(Object correspondence data)
[Start of section]

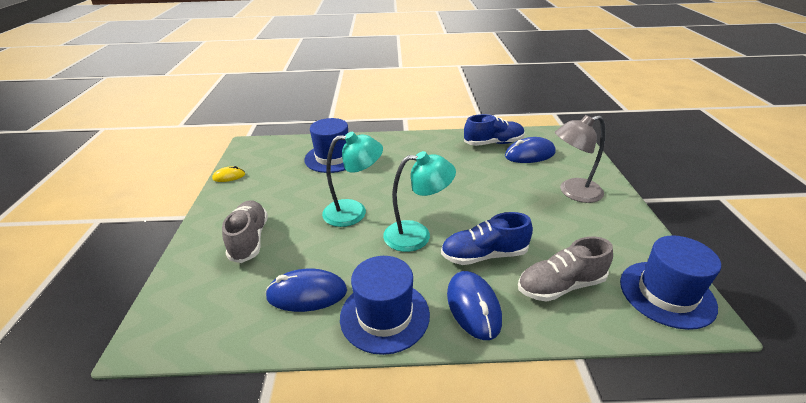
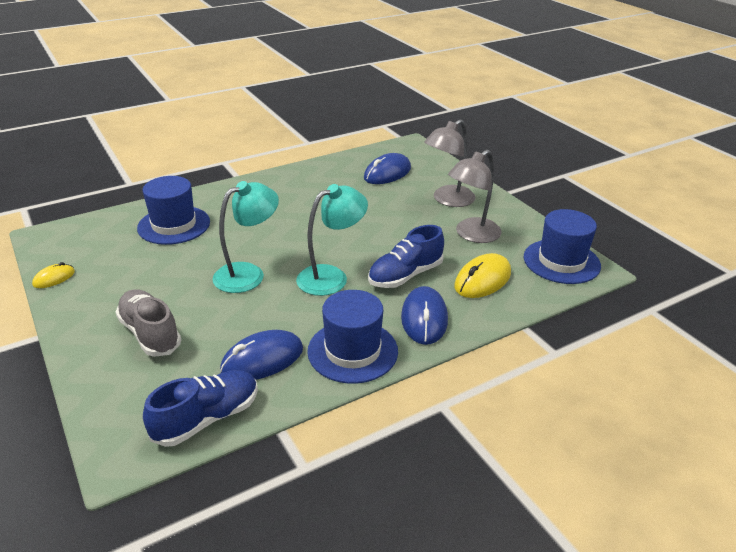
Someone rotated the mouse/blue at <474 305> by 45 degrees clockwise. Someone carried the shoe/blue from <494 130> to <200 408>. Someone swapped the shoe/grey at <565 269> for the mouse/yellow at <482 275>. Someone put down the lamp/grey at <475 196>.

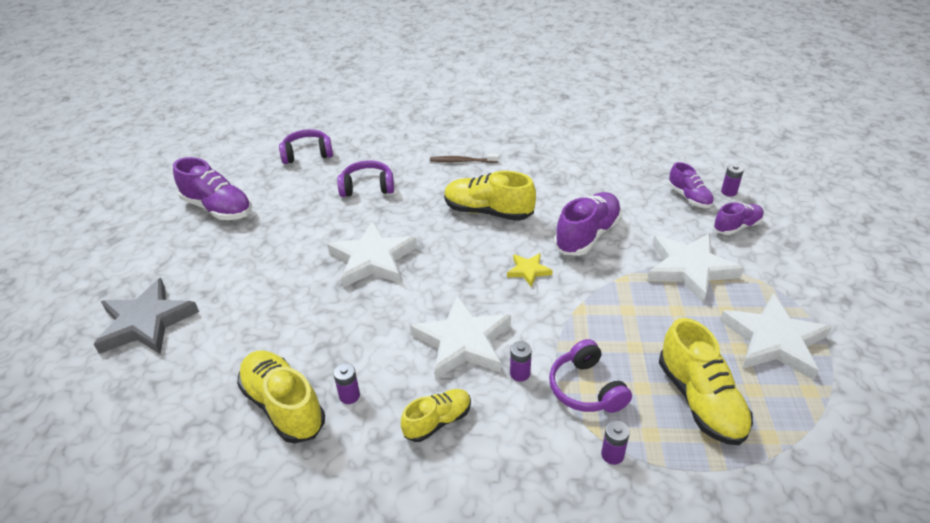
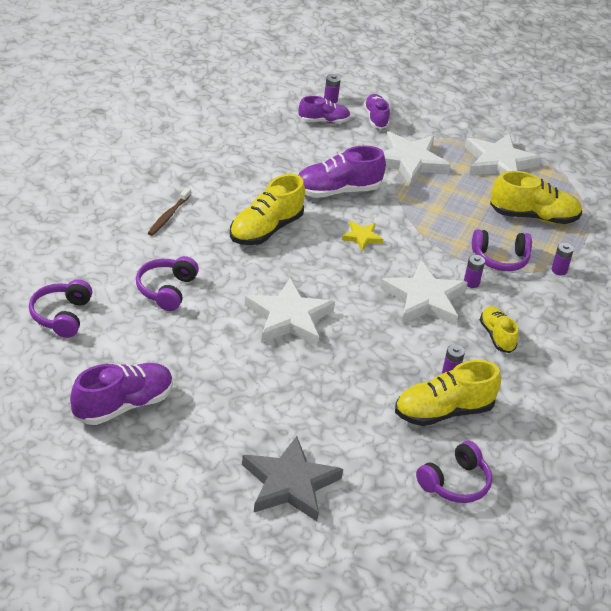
Someone rotated the shoe/purple at <588 224> by 75 degrees counterclockwise. Someone put down the headphones/purple at <454 472>.

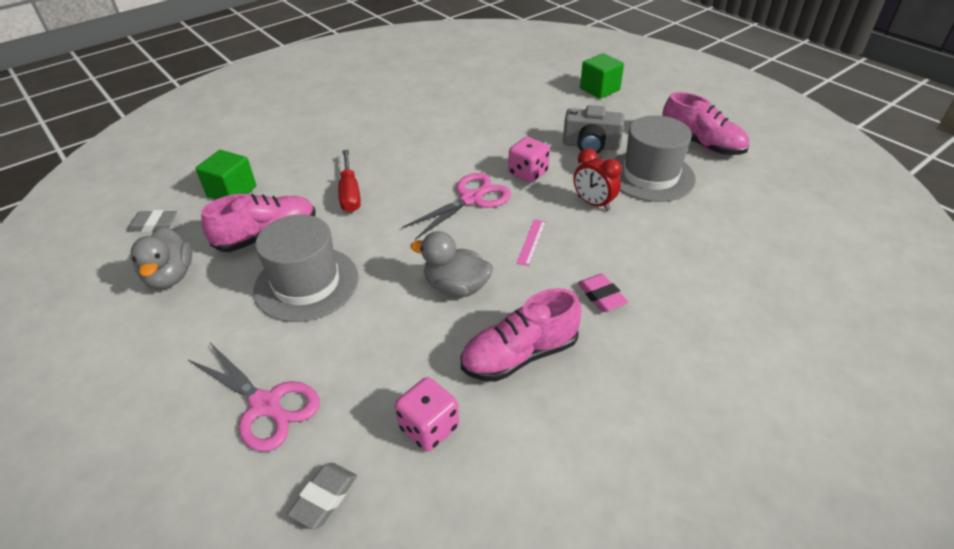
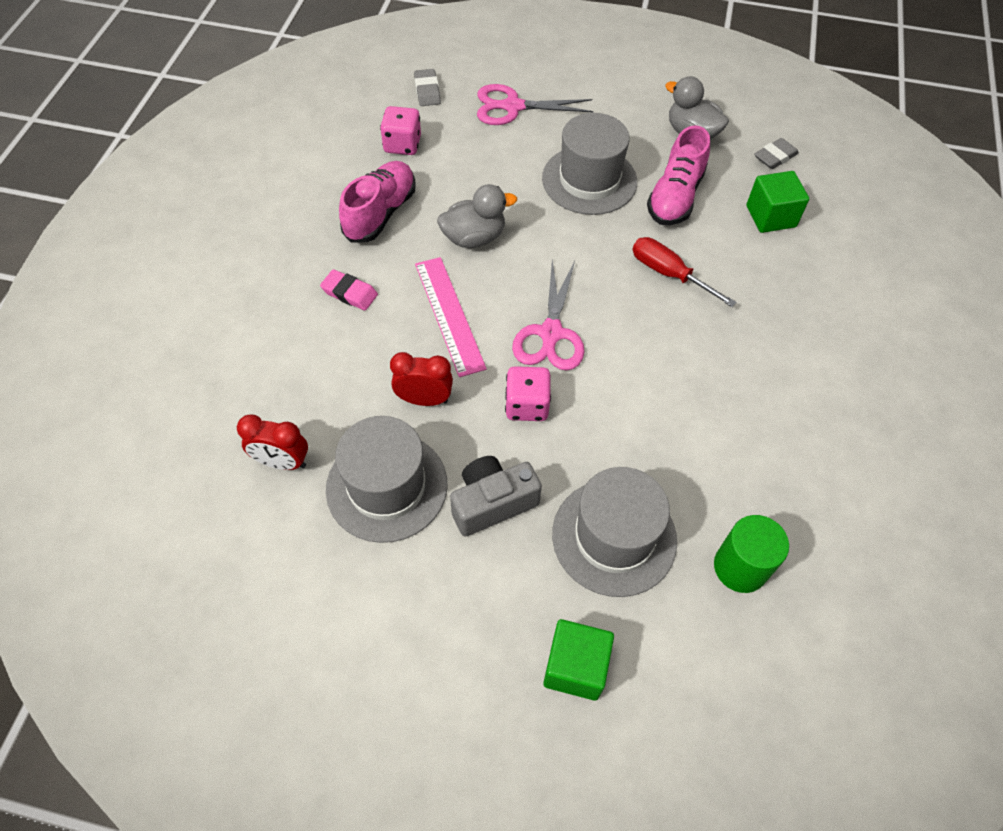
Someone scaled the ruler/pink at <531 242> by 1.95. Someone took away the shoe/pink at <705 123>. Someone put down the clock/red at <272 442>. Someone put down the hat/grey at <614 532>. Someone put down the cylinder/green at <751 554>.

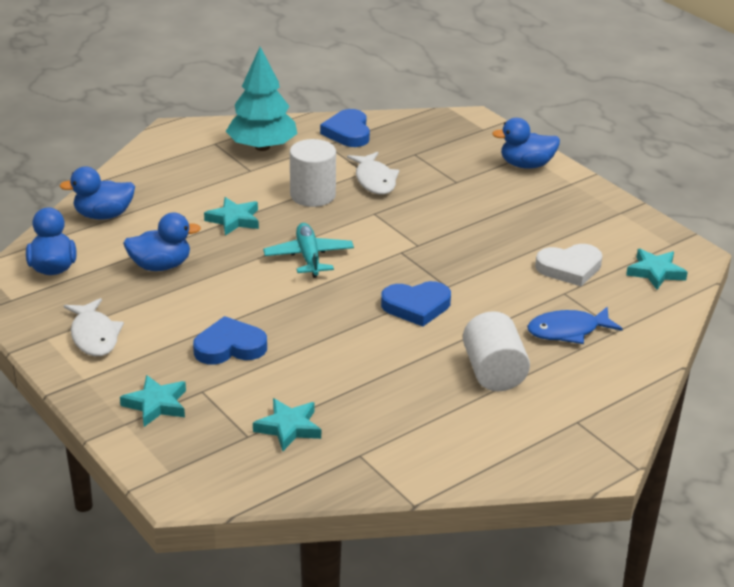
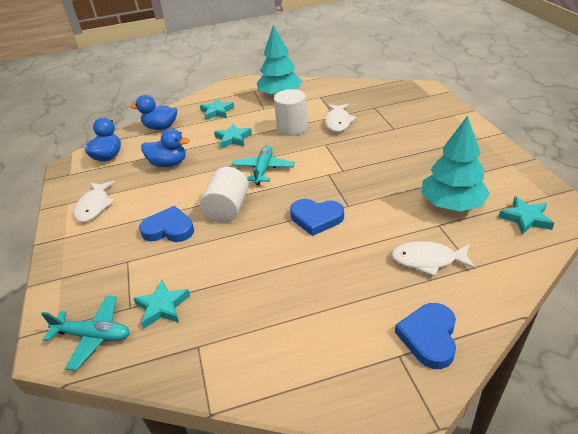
Someone carried the star/turquoise from <153 401> to <217 109>. Someone carried the heart/blue from <345 128> to <425 336>. Someone carried the cylinder/white from <496 351> to <224 195>. Someone took away the duck/blue at <526 143>. Someone repainted the fish/blue at <575 325>, which became the fish/white at <433 258>. Someone swapped the heart/white at <568 265> for the tree/turquoise at <455 163>. Someone put down the plane/turquoise at <85 333>.

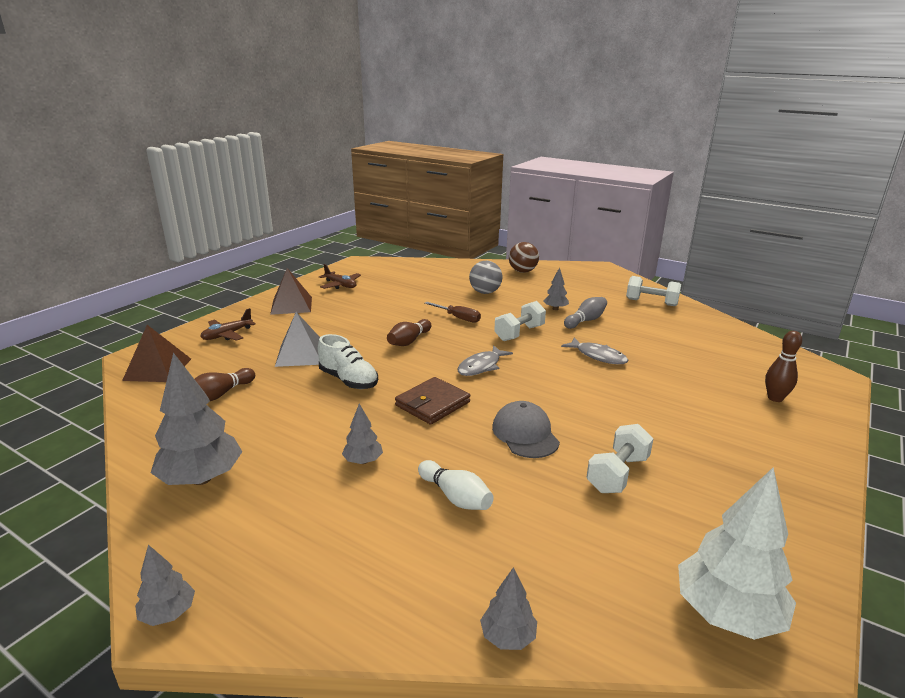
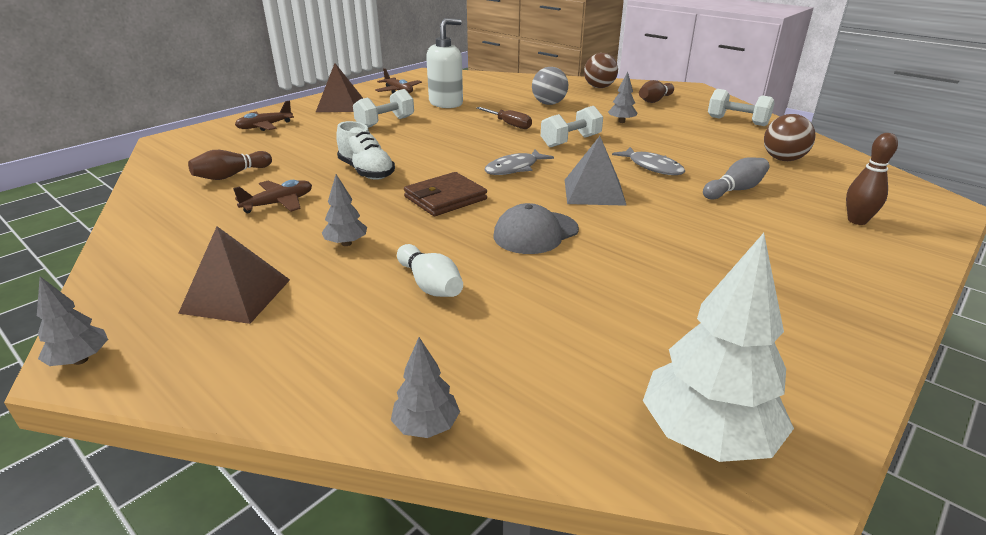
Someone carried the pyramid/brown from <156 353> to <234 275>. Someone took away the tree/grey at <196 419>. Someone carried the pyramid/grey from <297 339> to <596 171>. Someone carried the bowling pin/brown from <409 332> to <656 91>. Someone rotated the cap/grey at <526 429> by 120 degrees counterclockwise. Someone carried the bowling pin/grey from <585 313> to <736 178>. Someone carried the dumbbell/white from <620 458> to <383 108>. Someone put down the plane/brown at <272 196>. Someone put down the soap dispenser/white at <444 63>. Someone put down the ball/brown at <790 137>.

[End of section]

All the lines above are to be reproduced exactly, except the pictures.

## Your response
Someone rotated the mouse/blue at <474 305> by 45 degrees clockwise. Someone carried the shoe/blue from <494 130> to <200 408>. Someone swapped the shoe/grey at <565 269> for the mouse/yellow at <482 275>. Someone put down the lamp/grey at <475 196>.

Someone rotated the shoe/purple at <588 224> by 75 degrees counterclockwise. Someone put down the headphones/purple at <454 472>.

Someone scaled the ruler/pink at <531 242> by 1.95. Someone took away the shoe/pink at <705 123>. Someone put down the clock/red at <272 442>. Someone put down the hat/grey at <614 532>. Someone put down the cylinder/green at <751 554>.

Someone carried the star/turquoise from <153 401> to <217 109>. Someone carried the heart/blue from <345 128> to <425 336>. Someone carried the cylinder/white from <496 351> to <224 195>. Someone took away the duck/blue at <526 143>. Someone repainted the fish/blue at <575 325>, which became the fish/white at <433 258>. Someone swapped the heart/white at <568 265> for the tree/turquoise at <455 163>. Someone put down the plane/turquoise at <85 333>.

Someone carried the pyramid/brown from <156 353> to <234 275>. Someone took away the tree/grey at <196 419>. Someone carried the pyramid/grey from <297 339> to <596 171>. Someone carried the bowling pin/brown from <409 332> to <656 91>. Someone rotated the cap/grey at <526 429> by 120 degrees counterclockwise. Someone carried the bowling pin/grey from <585 313> to <736 178>. Someone carried the dumbbell/white from <620 458> to <383 108>. Someone put down the plane/brown at <272 196>. Someone put down the soap dispenser/white at <444 63>. Someone put down the ball/brown at <790 137>.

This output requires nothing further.